» INPUT DATA:
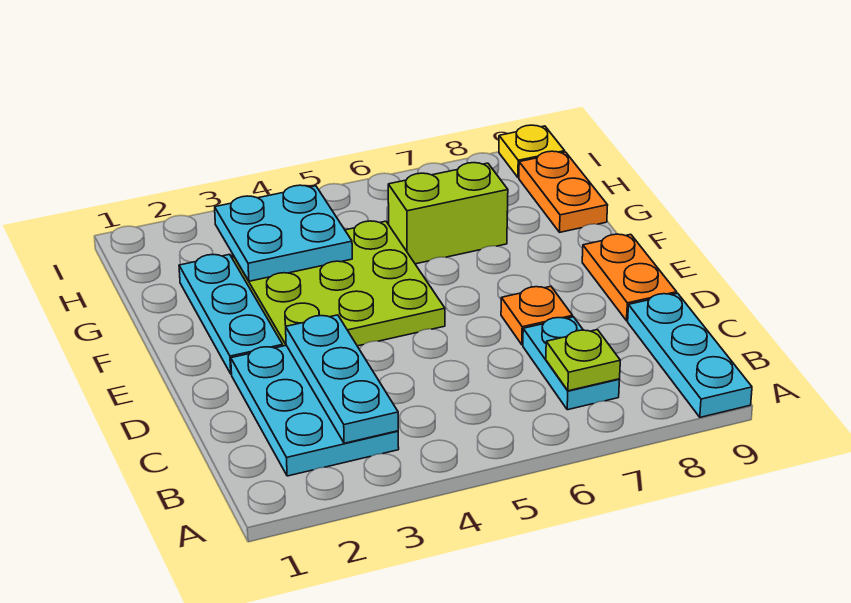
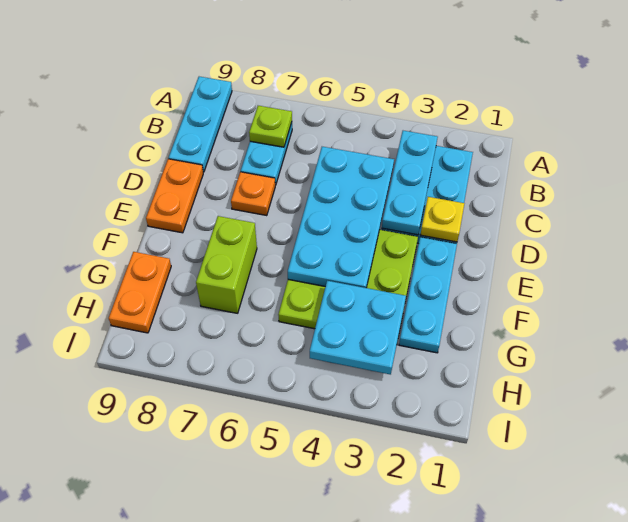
none -> cyan plate C4:F5 level 2
lime brick G6:G7 level 1 -> lime brick F7:G7 level 1
yellow plate I9 level 1 -> yellow plate D2 level 2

» YOUR TASK: Pick out every line above that holds the word "plate" and copy it.

» RESPONSE TO THE EXERCISE:
none -> cyan plate C4:F5 level 2
yellow plate I9 level 1 -> yellow plate D2 level 2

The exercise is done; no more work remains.